__What the task requires__
The response must contain every line below in which "green" appears.

===== Given information

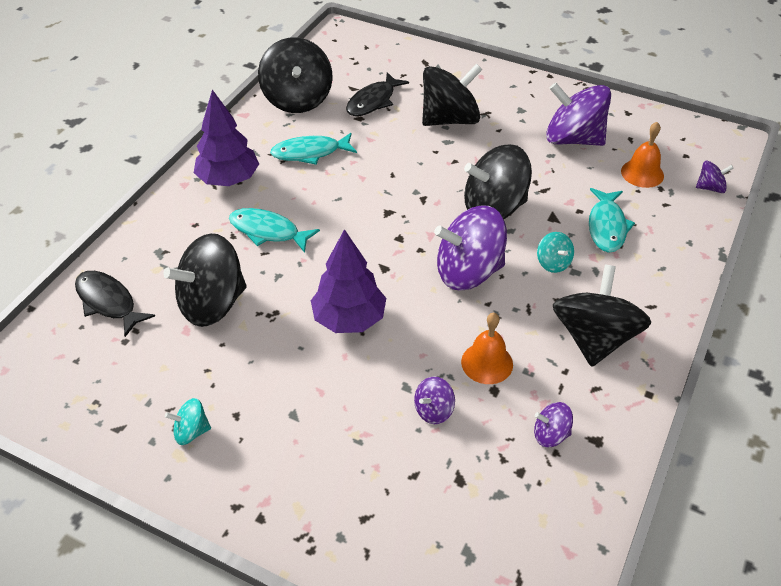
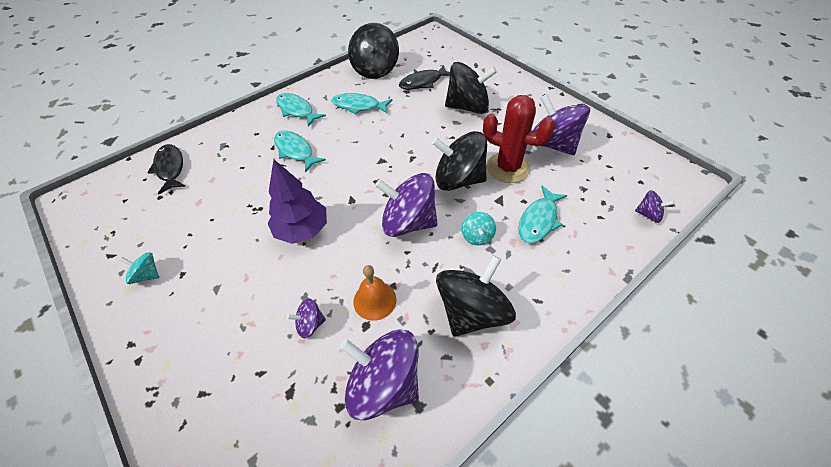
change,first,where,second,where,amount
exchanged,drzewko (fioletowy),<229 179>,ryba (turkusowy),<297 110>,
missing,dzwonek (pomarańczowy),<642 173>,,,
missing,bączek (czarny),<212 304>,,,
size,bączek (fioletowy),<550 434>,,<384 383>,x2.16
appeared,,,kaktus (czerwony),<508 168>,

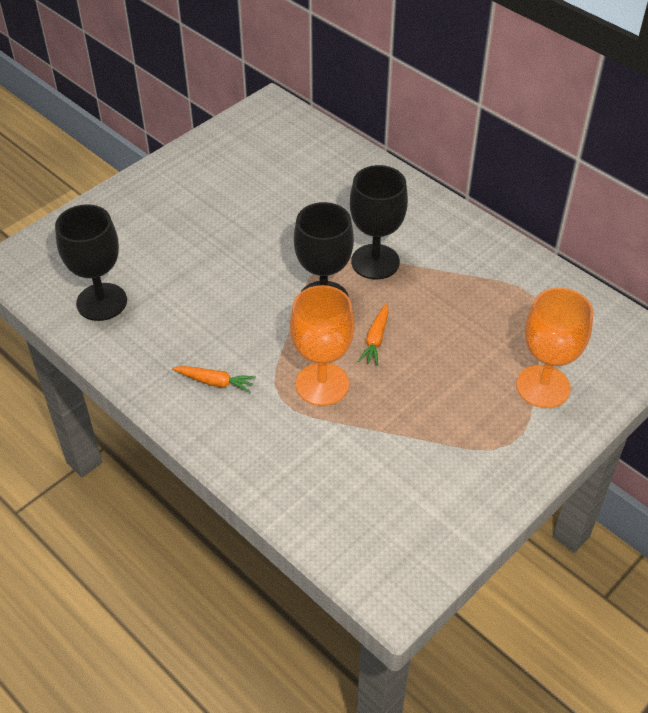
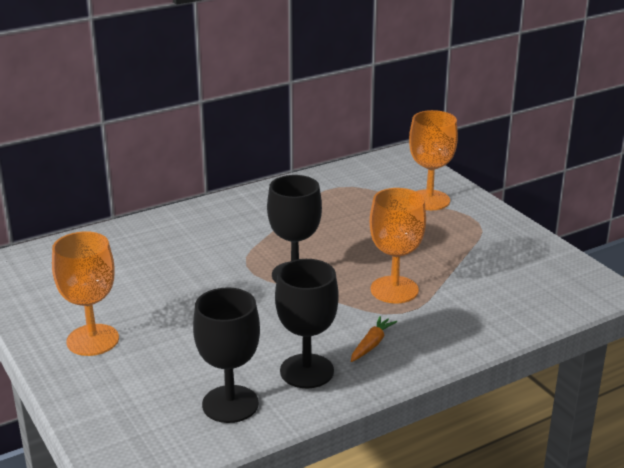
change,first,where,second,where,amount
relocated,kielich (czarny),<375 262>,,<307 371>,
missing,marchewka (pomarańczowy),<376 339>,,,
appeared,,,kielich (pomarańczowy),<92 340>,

==========
===== Given information

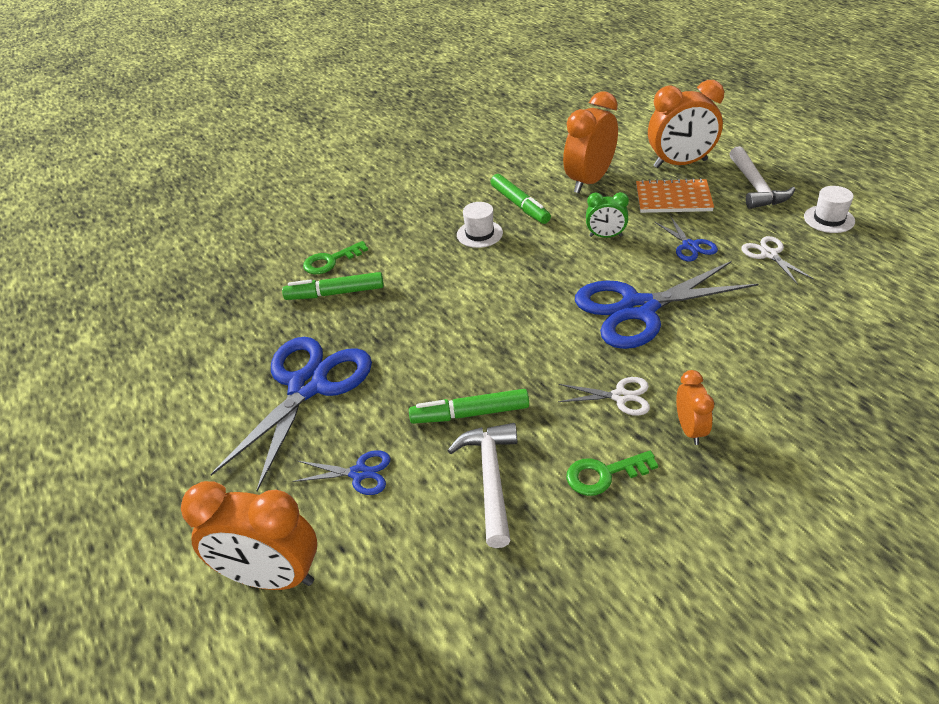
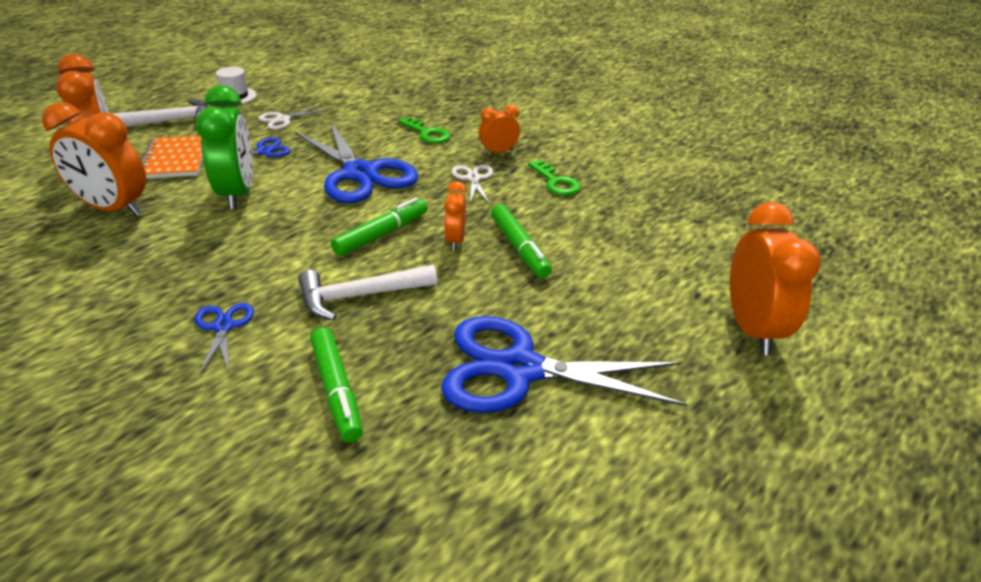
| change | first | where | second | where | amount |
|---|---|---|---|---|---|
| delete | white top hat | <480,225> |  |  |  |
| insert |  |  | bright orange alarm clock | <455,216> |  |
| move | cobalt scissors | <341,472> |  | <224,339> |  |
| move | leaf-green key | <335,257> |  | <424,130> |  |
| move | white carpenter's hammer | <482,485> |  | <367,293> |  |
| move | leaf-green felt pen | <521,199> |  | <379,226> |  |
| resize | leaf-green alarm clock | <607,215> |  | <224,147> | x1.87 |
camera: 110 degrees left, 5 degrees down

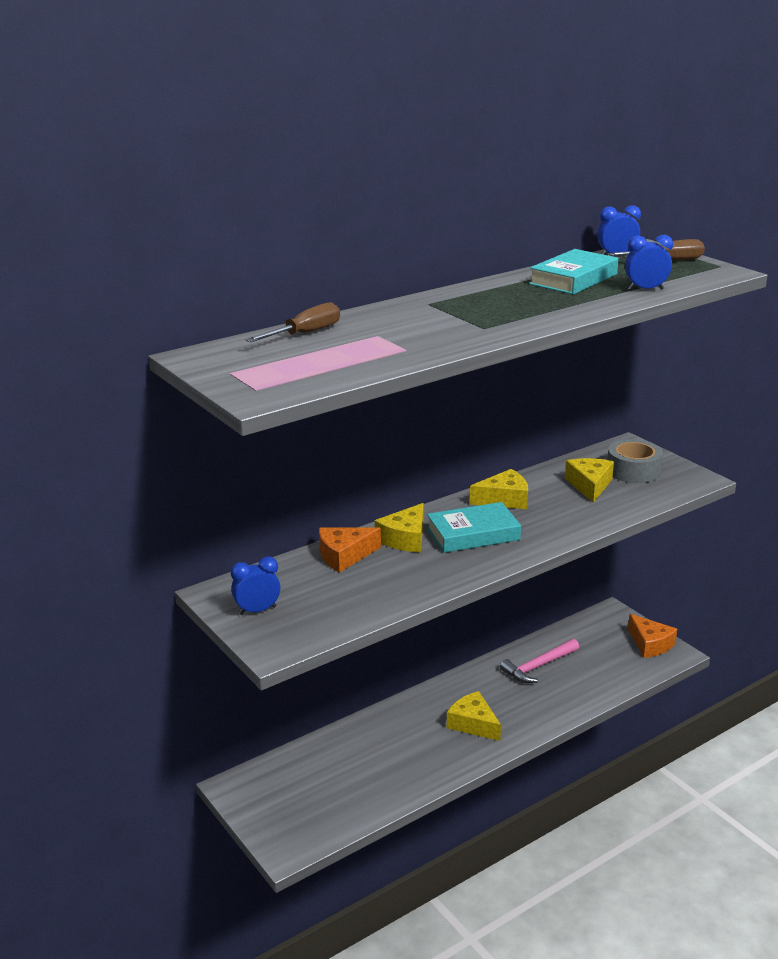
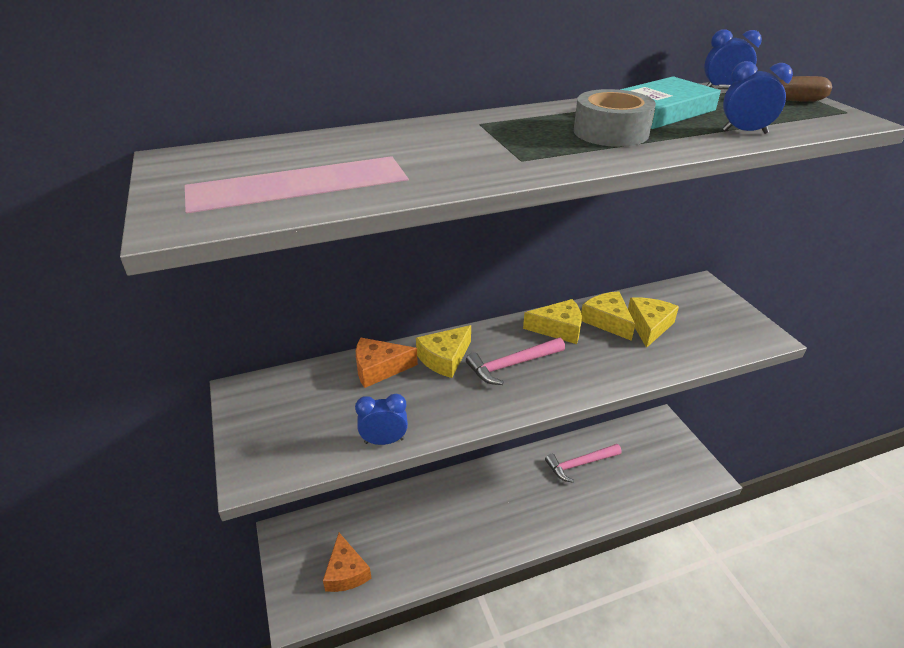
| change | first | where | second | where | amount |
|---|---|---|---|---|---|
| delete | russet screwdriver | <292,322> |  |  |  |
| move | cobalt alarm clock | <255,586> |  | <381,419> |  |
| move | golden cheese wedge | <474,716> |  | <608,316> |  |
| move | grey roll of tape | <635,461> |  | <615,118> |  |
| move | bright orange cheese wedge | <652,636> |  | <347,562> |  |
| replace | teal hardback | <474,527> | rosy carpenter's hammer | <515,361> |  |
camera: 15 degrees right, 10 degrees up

==========

__Answer space__
| move | leaf-green key | <335,257> |  | <424,130> |  |
| move | leaf-green felt pen | <521,199> |  | <379,226> |  |
| resize | leaf-green alarm clock | <607,215> |  | <224,147> | x1.87 |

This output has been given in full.